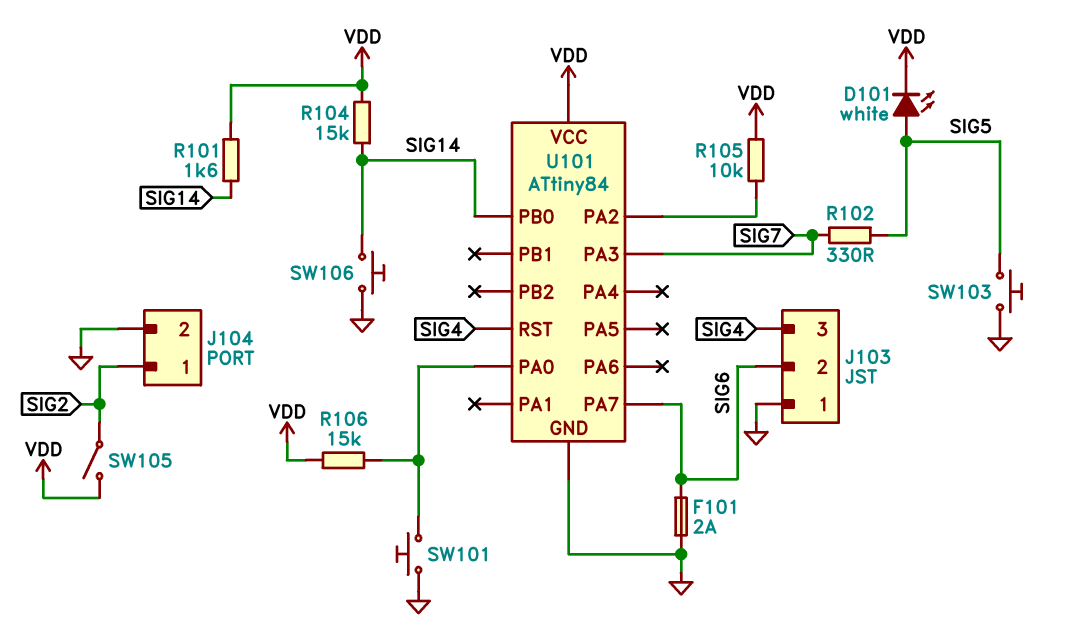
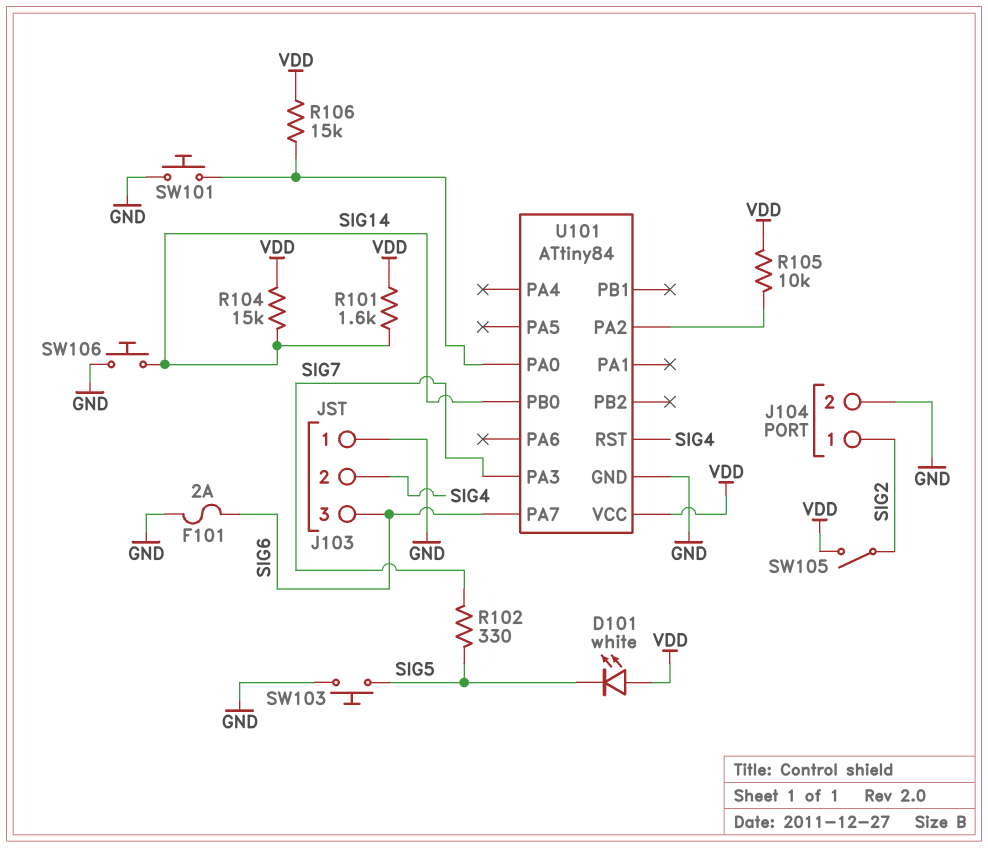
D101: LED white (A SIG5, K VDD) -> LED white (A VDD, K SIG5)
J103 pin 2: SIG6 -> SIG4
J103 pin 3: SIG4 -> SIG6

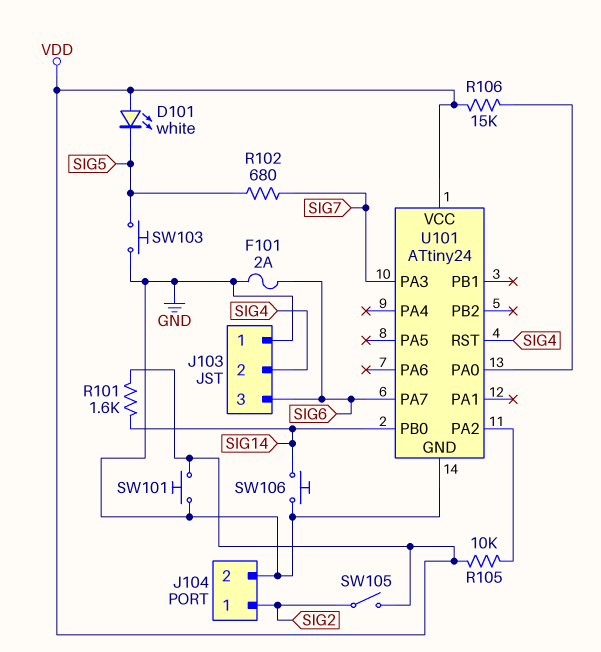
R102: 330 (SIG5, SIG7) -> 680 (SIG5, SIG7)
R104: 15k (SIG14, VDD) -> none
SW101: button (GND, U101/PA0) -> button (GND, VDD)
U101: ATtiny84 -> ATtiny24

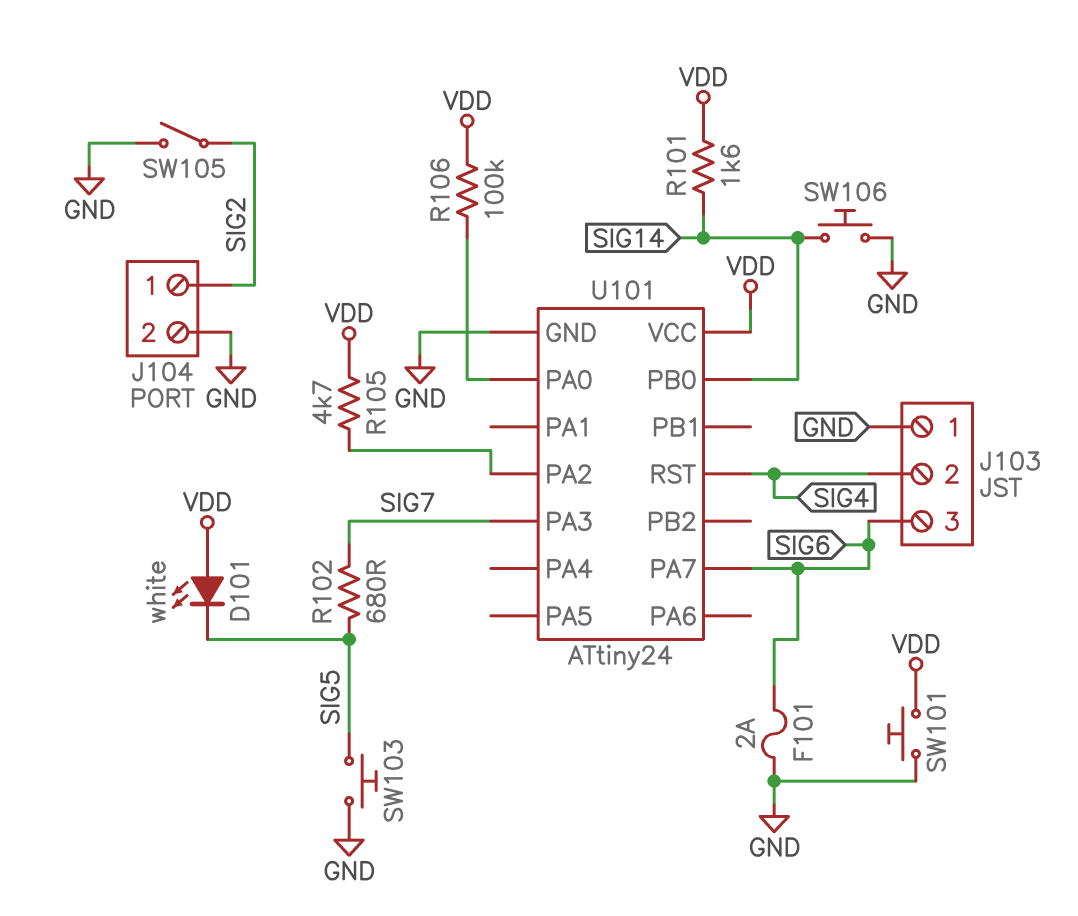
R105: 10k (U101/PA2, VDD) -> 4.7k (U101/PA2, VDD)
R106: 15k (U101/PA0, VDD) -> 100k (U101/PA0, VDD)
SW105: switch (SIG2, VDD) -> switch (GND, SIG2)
..............................
__Your objective__. Omit the images and transcribe all of the records above word for word.

__Expected answer__.
D101: LED white (A SIG5, K VDD) -> LED white (A VDD, K SIG5)
J103 pin 2: SIG6 -> SIG4
J103 pin 3: SIG4 -> SIG6

R102: 330 (SIG5, SIG7) -> 680 (SIG5, SIG7)
R104: 15k (SIG14, VDD) -> none
SW101: button (GND, U101/PA0) -> button (GND, VDD)
U101: ATtiny84 -> ATtiny24

R105: 10k (U101/PA2, VDD) -> 4.7k (U101/PA2, VDD)
R106: 15k (U101/PA0, VDD) -> 100k (U101/PA0, VDD)
SW105: switch (SIG2, VDD) -> switch (GND, SIG2)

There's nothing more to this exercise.